EXERCISE MATERIALS:
◇ ◇ ◇ ◇

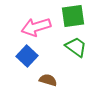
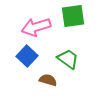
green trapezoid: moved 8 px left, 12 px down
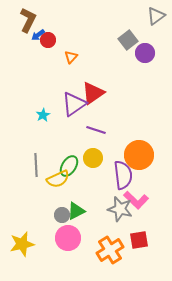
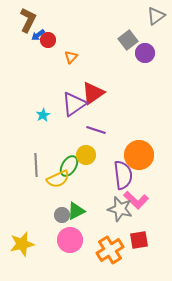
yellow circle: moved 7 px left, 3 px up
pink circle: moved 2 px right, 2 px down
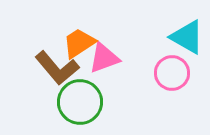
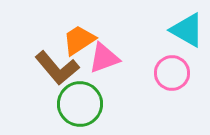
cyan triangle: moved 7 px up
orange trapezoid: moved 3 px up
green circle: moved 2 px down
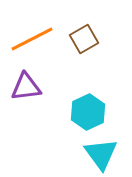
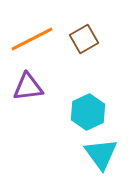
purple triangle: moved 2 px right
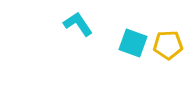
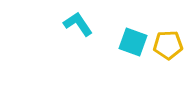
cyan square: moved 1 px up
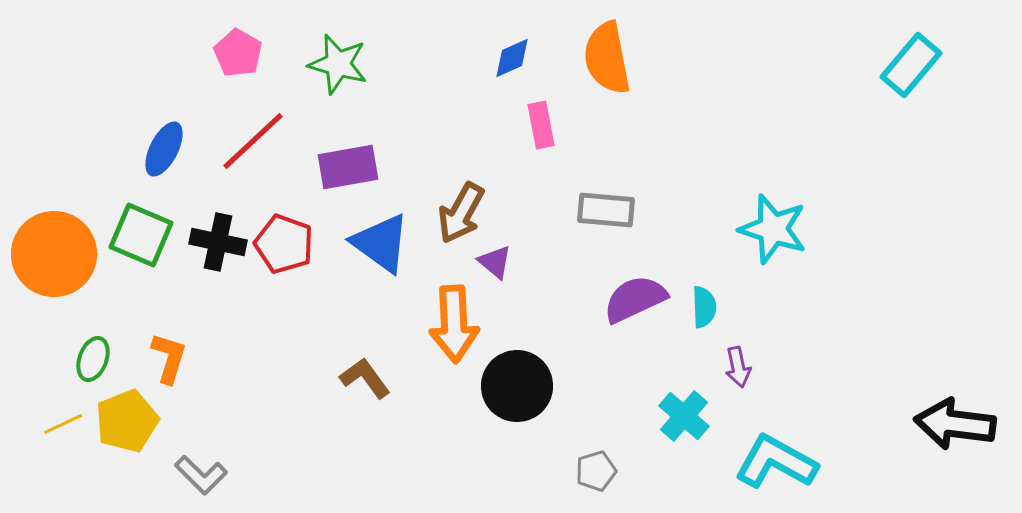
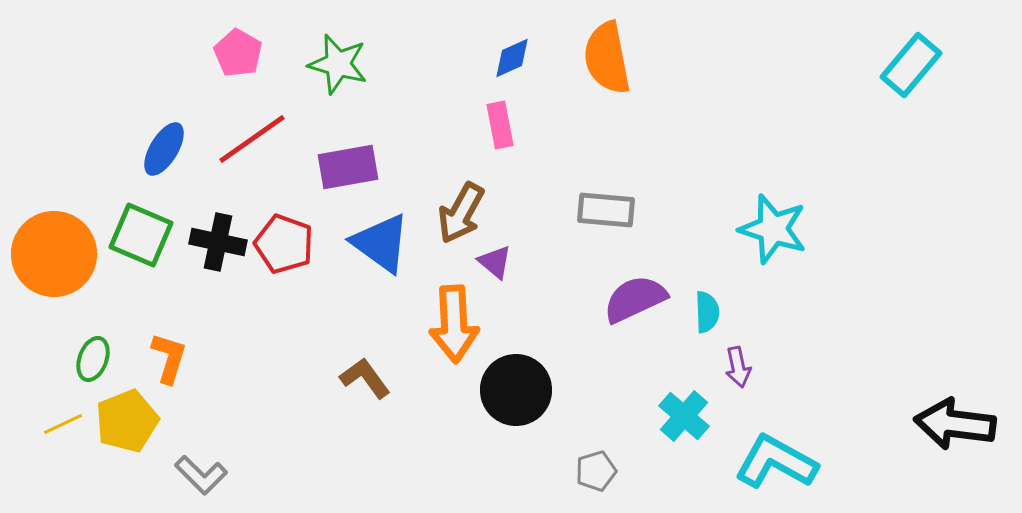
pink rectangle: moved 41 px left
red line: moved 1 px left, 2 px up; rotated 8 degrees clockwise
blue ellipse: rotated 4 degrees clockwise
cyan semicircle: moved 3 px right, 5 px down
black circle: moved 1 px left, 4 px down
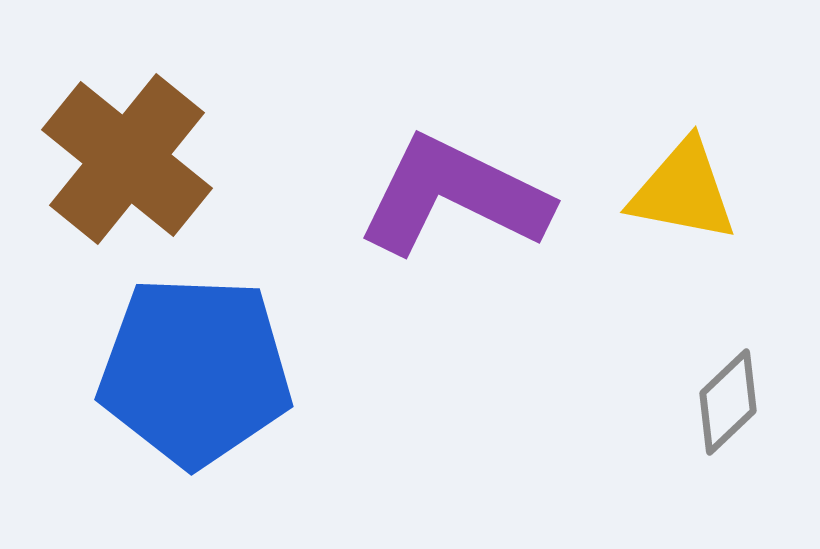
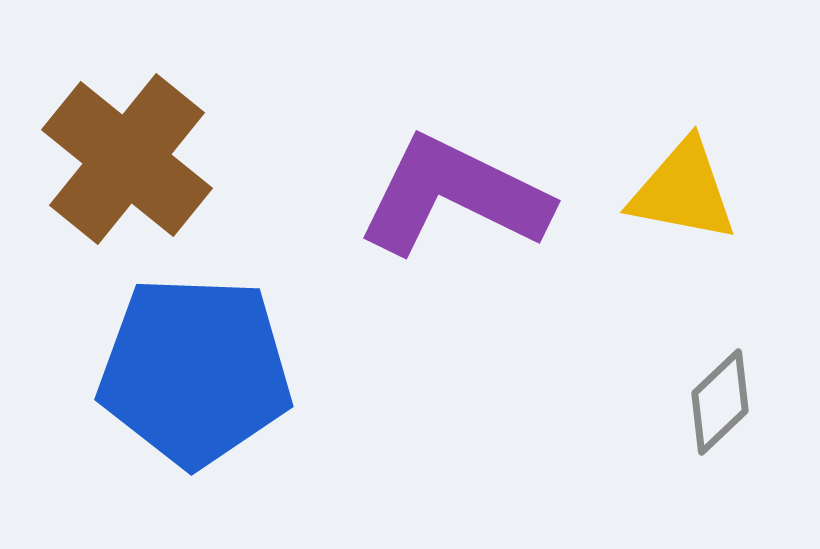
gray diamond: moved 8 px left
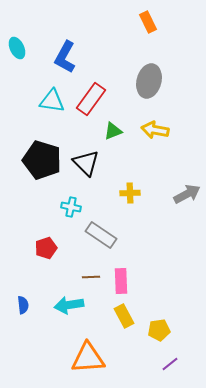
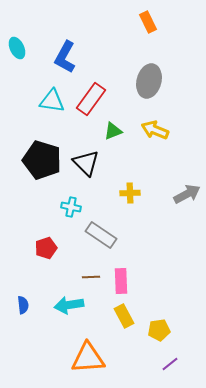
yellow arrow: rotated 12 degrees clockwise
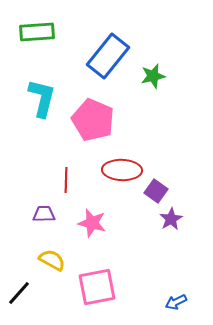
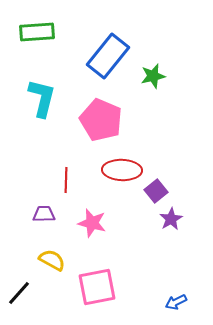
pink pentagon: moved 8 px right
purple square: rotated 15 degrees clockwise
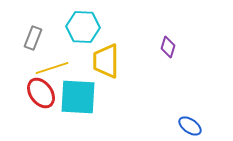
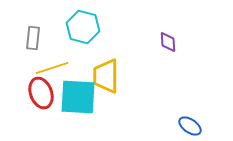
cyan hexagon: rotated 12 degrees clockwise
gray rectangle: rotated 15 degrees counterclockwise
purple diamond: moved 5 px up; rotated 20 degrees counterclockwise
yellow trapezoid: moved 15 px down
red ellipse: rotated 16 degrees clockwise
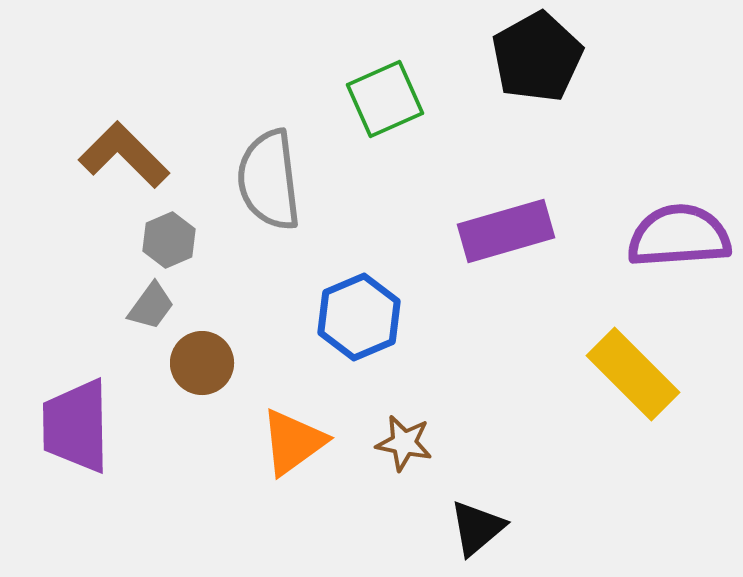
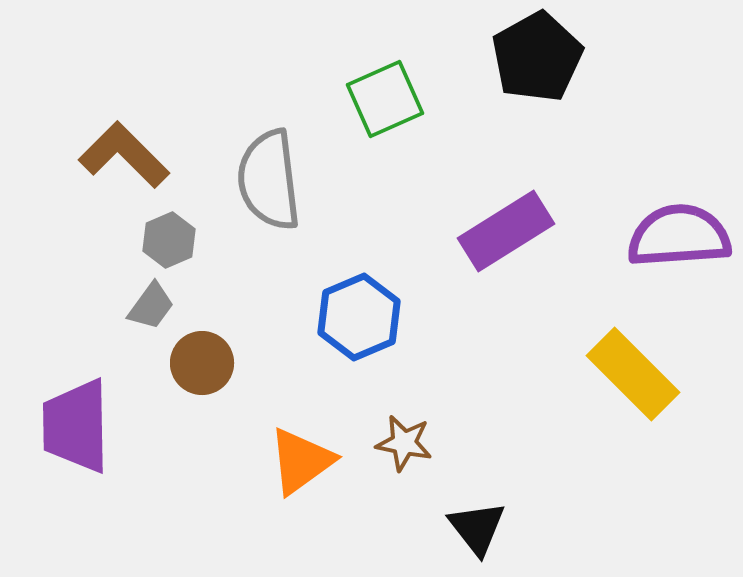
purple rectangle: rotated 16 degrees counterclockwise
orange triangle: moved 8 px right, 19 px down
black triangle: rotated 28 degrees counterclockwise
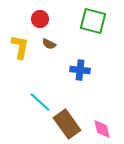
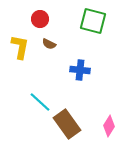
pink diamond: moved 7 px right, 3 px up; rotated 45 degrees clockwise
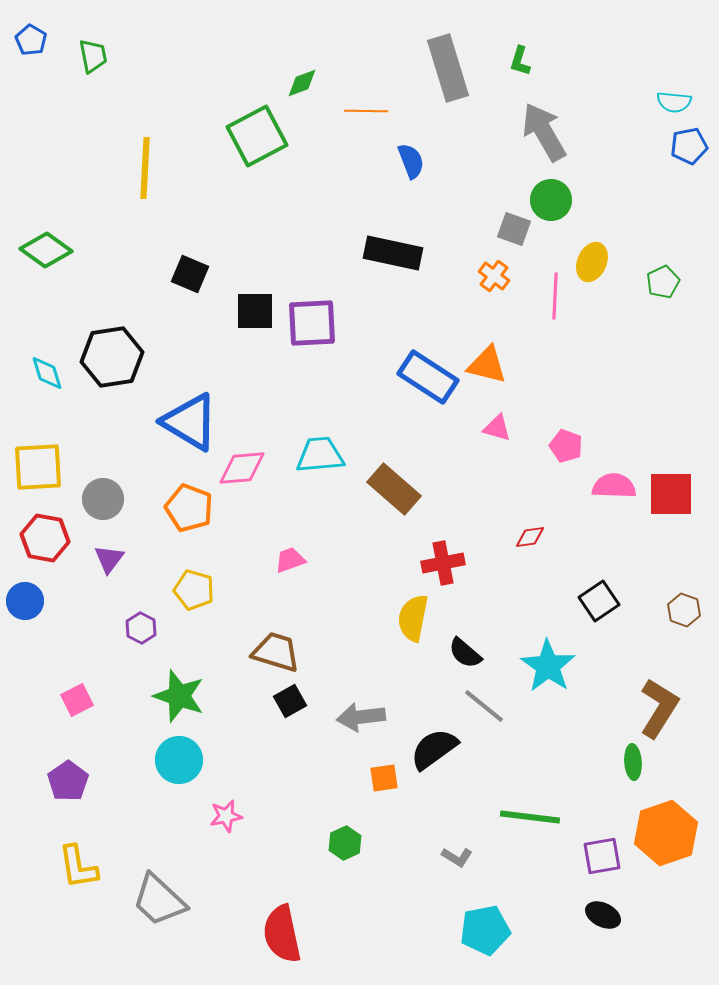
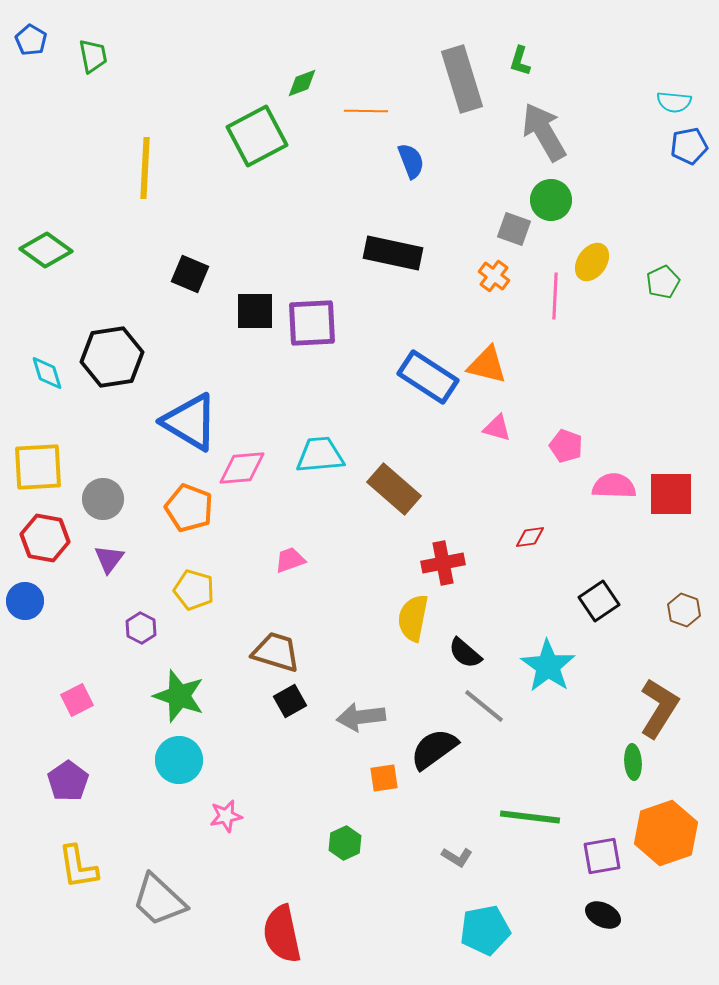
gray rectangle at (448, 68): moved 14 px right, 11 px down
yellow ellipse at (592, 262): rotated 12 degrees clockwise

◇ ◇ ◇ ◇

WORK TASK:
Please output, exactly and with no pictures, only the lines from the one containing "gray rectangle: rotated" through the final line of the records above.

EXERCISE OUTPUT:
gray rectangle: rotated 15 degrees counterclockwise
purple diamond: moved 5 px up; rotated 20 degrees counterclockwise
yellow trapezoid: moved 15 px down
red ellipse: rotated 16 degrees clockwise
purple rectangle: rotated 16 degrees counterclockwise
orange triangle: moved 8 px right, 19 px down
black triangle: rotated 28 degrees counterclockwise
pink diamond: moved 7 px right, 3 px up; rotated 45 degrees clockwise
gray rectangle at (448, 68): moved 14 px right, 11 px down
yellow ellipse at (592, 262): rotated 12 degrees clockwise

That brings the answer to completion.